Directive — Anywhere the string "cactus" shows up in the listing below, copy the line it is in.

Record set —
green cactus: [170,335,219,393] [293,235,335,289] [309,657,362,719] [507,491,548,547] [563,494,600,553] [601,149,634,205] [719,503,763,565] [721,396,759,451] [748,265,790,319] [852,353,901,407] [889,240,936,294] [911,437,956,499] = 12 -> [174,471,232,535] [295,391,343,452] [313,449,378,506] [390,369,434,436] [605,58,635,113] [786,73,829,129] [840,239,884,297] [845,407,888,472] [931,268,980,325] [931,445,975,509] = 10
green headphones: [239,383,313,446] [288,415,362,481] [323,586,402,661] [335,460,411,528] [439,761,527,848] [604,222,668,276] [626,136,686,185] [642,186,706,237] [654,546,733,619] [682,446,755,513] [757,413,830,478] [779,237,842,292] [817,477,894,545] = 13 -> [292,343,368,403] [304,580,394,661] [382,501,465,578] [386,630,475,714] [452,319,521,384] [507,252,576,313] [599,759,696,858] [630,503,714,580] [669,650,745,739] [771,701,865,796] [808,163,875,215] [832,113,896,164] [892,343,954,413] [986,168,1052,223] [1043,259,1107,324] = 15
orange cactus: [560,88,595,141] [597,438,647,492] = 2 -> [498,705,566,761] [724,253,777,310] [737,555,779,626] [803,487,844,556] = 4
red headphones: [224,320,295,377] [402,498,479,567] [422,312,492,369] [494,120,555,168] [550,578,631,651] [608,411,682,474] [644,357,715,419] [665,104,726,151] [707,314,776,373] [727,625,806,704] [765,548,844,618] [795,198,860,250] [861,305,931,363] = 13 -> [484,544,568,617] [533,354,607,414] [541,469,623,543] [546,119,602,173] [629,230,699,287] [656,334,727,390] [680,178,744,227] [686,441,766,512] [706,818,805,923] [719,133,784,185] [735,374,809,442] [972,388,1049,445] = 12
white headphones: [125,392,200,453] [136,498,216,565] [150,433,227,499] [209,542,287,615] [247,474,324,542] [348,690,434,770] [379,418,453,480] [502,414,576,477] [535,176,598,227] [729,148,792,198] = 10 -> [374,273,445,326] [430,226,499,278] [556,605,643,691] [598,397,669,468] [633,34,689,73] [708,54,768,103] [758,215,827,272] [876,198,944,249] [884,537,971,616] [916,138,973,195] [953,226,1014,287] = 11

Solution to the exercise —
green cactus: [170,335,219,393] [293,235,335,289] [309,657,362,719] [507,491,548,547] [563,494,600,553] [601,149,634,205] [719,503,763,565] [721,396,759,451] [748,265,790,319] [852,353,901,407] [889,240,936,294] [911,437,956,499] = 12 -> [174,471,232,535] [295,391,343,452] [313,449,378,506] [390,369,434,436] [605,58,635,113] [786,73,829,129] [840,239,884,297] [845,407,888,472] [931,268,980,325] [931,445,975,509] = 10
orange cactus: [560,88,595,141] [597,438,647,492] = 2 -> [498,705,566,761] [724,253,777,310] [737,555,779,626] [803,487,844,556] = 4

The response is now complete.